Stated problem: Format everything from the start of the records down to and including the line containing "The height and" as a JSON list of strings, with one string per line and blank lines omitted.

————

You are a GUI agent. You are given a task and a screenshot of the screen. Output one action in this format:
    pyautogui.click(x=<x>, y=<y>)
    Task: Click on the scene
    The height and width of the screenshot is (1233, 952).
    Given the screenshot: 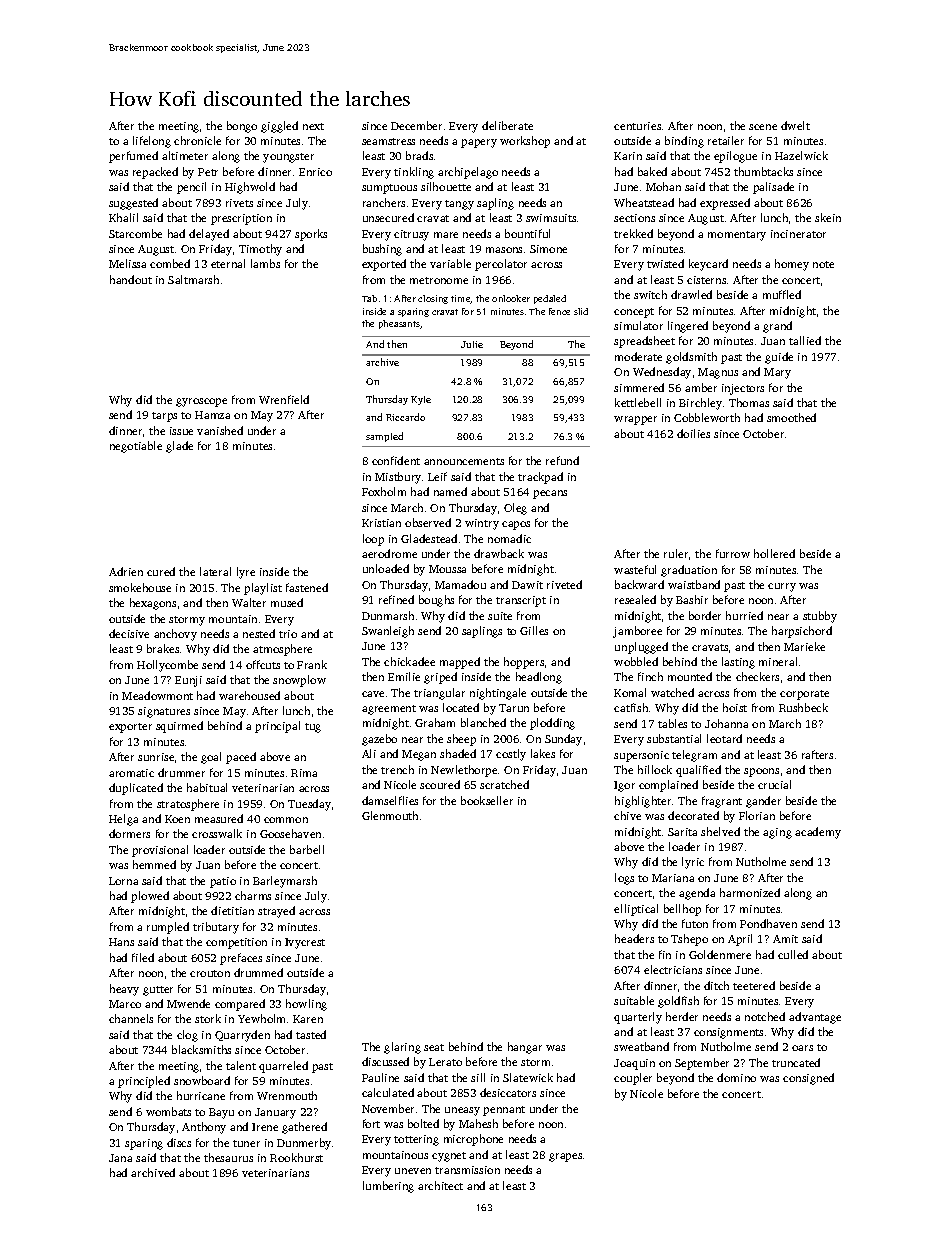 What is the action you would take?
    pyautogui.click(x=763, y=127)
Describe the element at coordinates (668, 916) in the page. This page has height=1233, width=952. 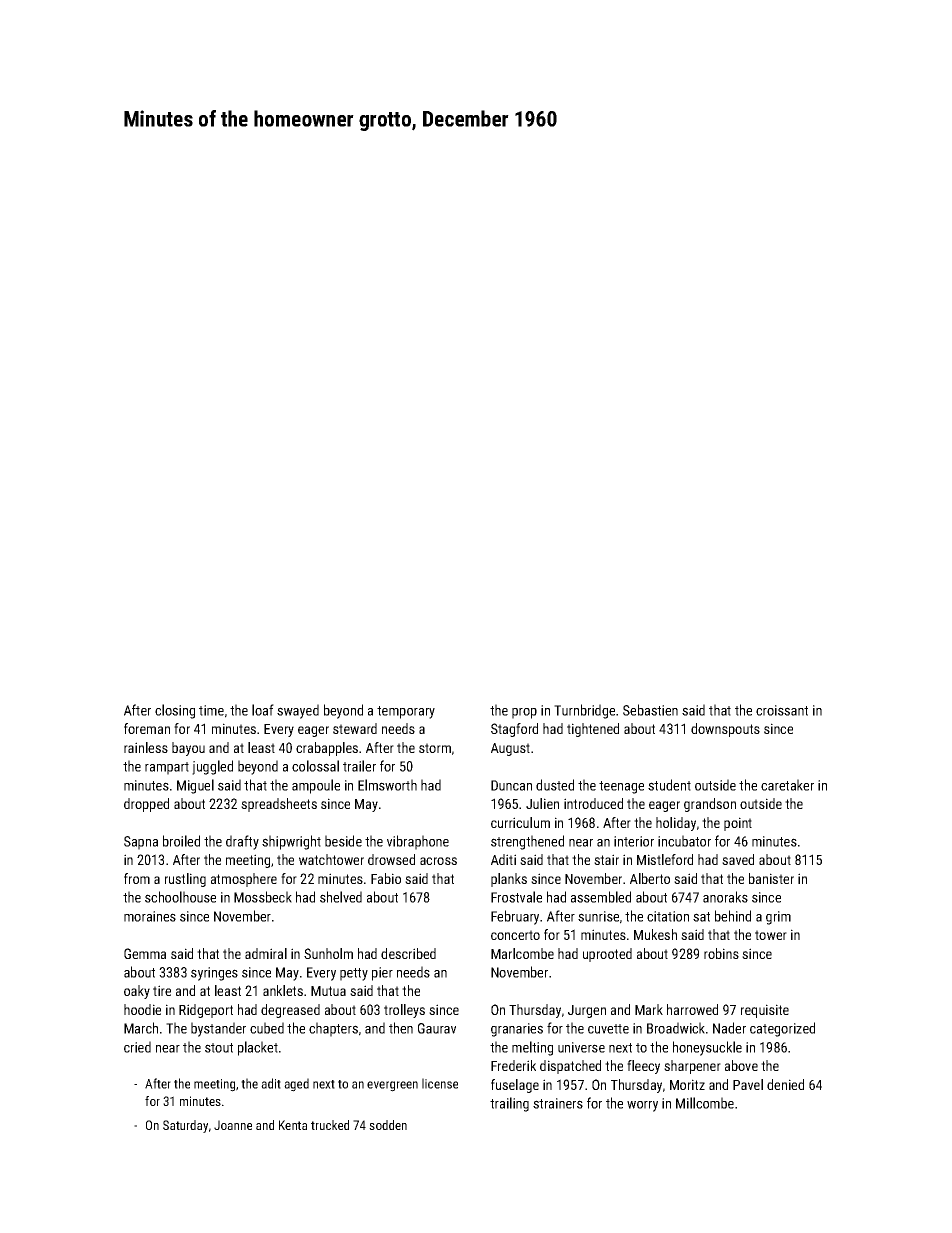
I see `citation` at that location.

————

Output of the exercise:
[
  "You are a GUI agent. You are given a task and a screenshot of the screen. Output one action in this format:",
  "    pyautogui.click(x=<x>, y=<y>)",
  "    Task: Click on the scene",
  "    The height and width of the screenshot is (1233, 952)."
]